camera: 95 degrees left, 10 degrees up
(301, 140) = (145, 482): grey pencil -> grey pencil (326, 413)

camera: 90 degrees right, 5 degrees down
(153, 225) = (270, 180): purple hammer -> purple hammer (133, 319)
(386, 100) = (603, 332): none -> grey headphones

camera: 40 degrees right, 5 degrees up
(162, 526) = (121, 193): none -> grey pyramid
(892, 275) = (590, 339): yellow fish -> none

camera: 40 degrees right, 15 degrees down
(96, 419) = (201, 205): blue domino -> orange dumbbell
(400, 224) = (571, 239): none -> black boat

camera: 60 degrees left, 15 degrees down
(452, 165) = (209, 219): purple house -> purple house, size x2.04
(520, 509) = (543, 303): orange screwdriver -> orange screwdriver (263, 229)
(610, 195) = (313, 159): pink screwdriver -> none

### Your objective
Print exactly, and only, the lines running from the one that contains "(520, 509) = (543, 303): orange" to the last line of the records above.

### Reply to the exercise
(520, 509) = (543, 303): orange screwdriver -> orange screwdriver (263, 229)
(610, 195) = (313, 159): pink screwdriver -> none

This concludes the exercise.